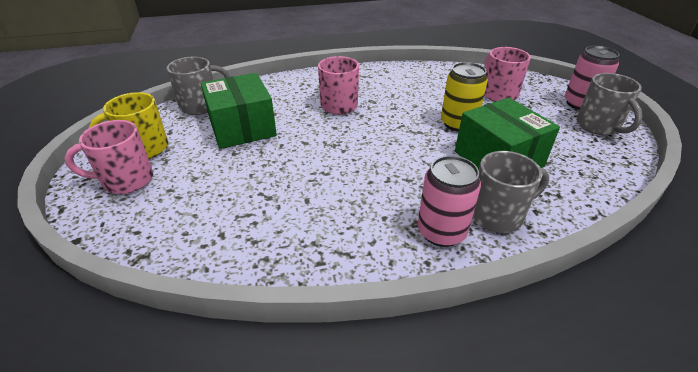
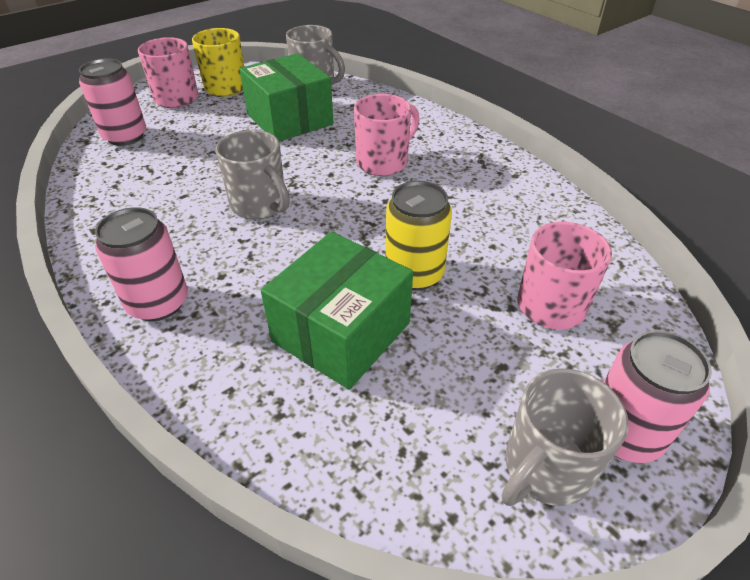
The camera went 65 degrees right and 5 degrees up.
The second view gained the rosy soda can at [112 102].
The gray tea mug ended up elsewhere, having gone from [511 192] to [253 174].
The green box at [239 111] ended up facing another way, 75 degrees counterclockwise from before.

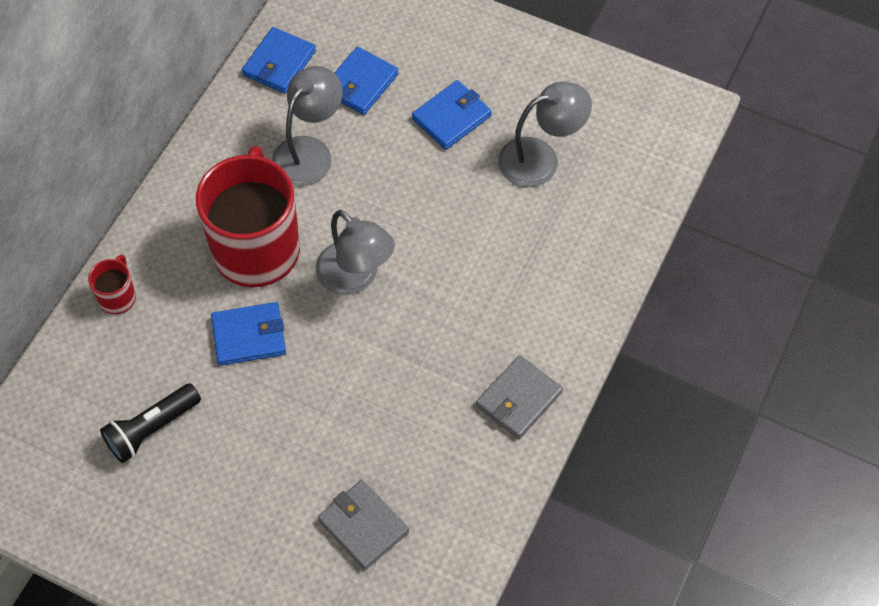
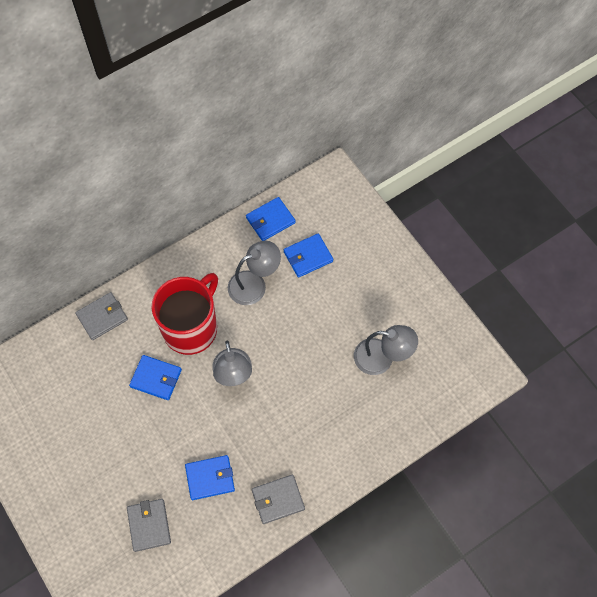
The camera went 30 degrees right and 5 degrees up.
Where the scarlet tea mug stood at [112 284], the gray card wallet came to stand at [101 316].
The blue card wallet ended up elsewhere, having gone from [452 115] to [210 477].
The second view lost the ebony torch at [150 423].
================================
## Your objective
List each line of the records that holds the string "gone".

## Finished exercise
The gray tea mug ended up elsewhere, having gone from [511 192] to [253 174].
The blue card wallet ended up elsewhere, having gone from [452 115] to [210 477].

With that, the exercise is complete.